§ **Exercise details**:
Your response should consist of the entries below, reproduced exactly and without their images.

[Source data]
::::

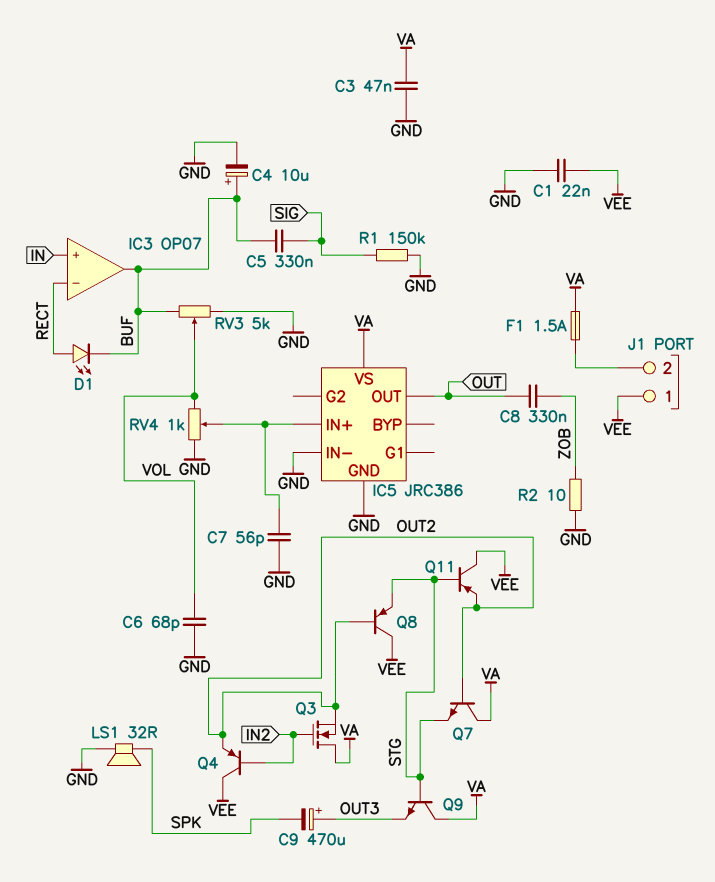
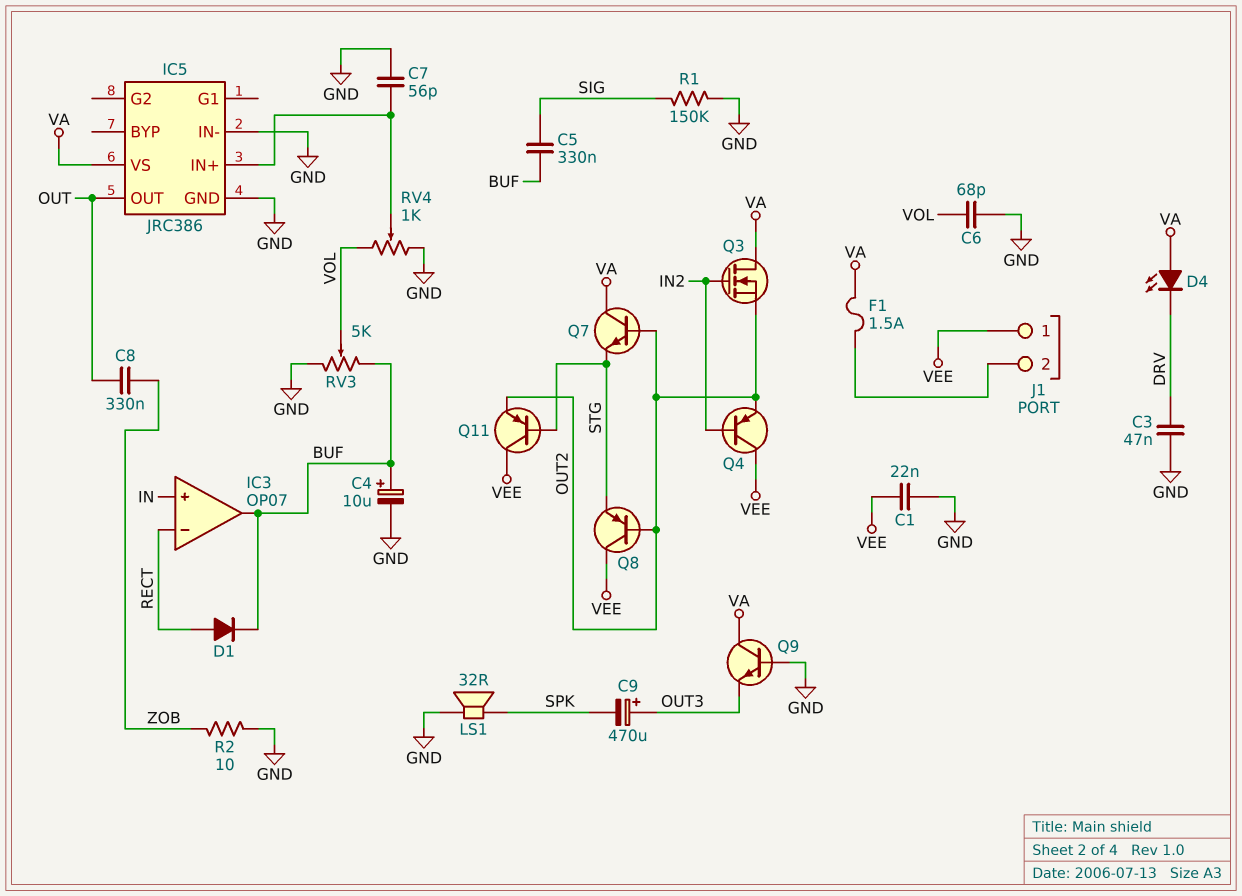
C3: 47nF (GND, VA) -> 47nF (DRV, GND)
D1: LED (A RECT, K BUF) -> diode (A RECT, K BUF)
D4: none -> LED (A VA, K DRV)
Q9: NPN (B STG, C VA, E OUT3) -> NPN (B GND, C VA, E OUT3)

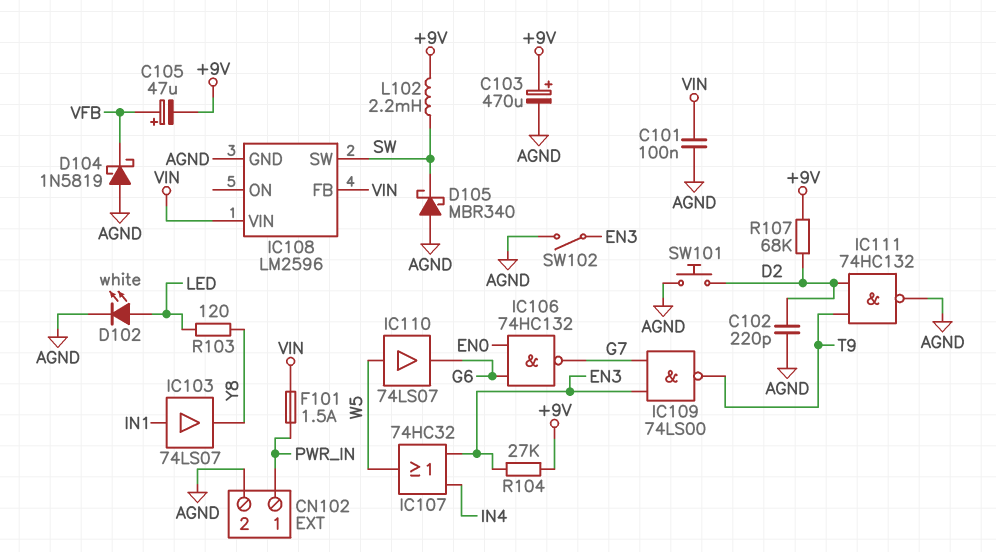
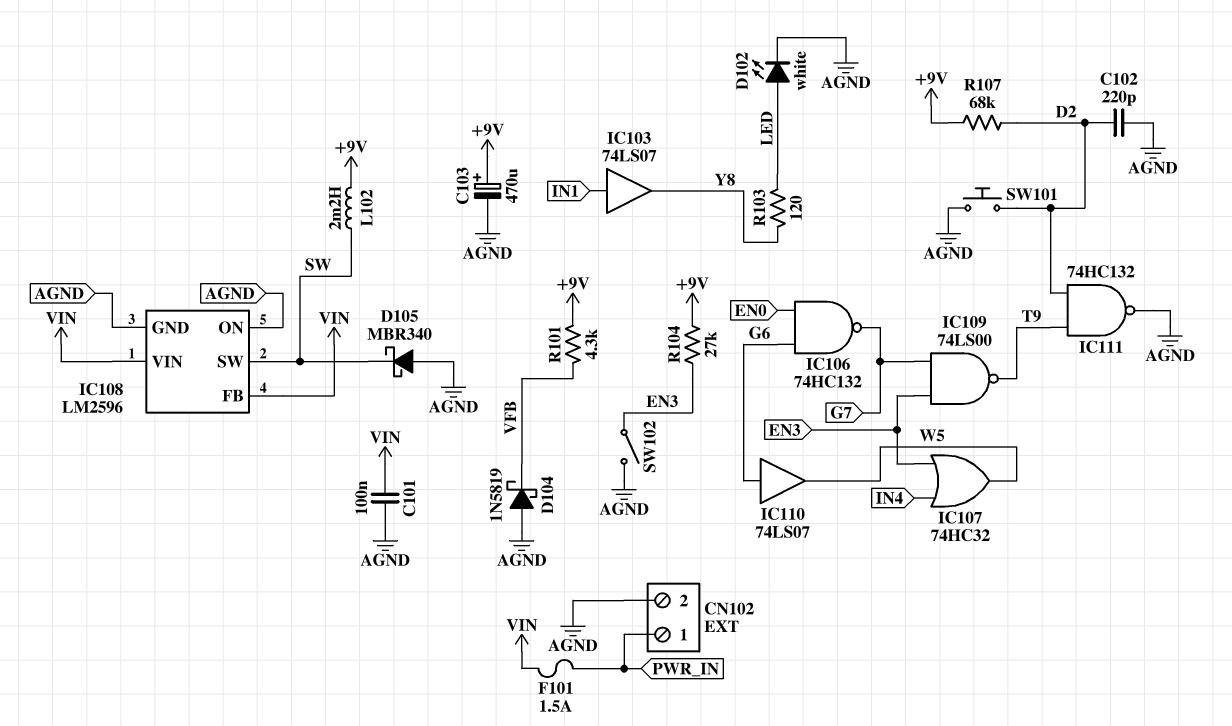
C105: 47uF (plus VFB, minus +9V) -> none
IC108 pin ON: none -> AGND
IC110: buffer 74LS07 (in W5, out G6) -> buffer 74LS07 (in G6, out W5)
R101: none -> 4.3k (+9V, VFB)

::::

§ **Expected output**:
C3: 47nF (GND, VA) -> 47nF (DRV, GND)
D1: LED (A RECT, K BUF) -> diode (A RECT, K BUF)
D4: none -> LED (A VA, K DRV)
Q9: NPN (B STG, C VA, E OUT3) -> NPN (B GND, C VA, E OUT3)

C105: 47uF (plus VFB, minus +9V) -> none
IC108 pin ON: none -> AGND
IC110: buffer 74LS07 (in W5, out G6) -> buffer 74LS07 (in G6, out W5)
R101: none -> 4.3k (+9V, VFB)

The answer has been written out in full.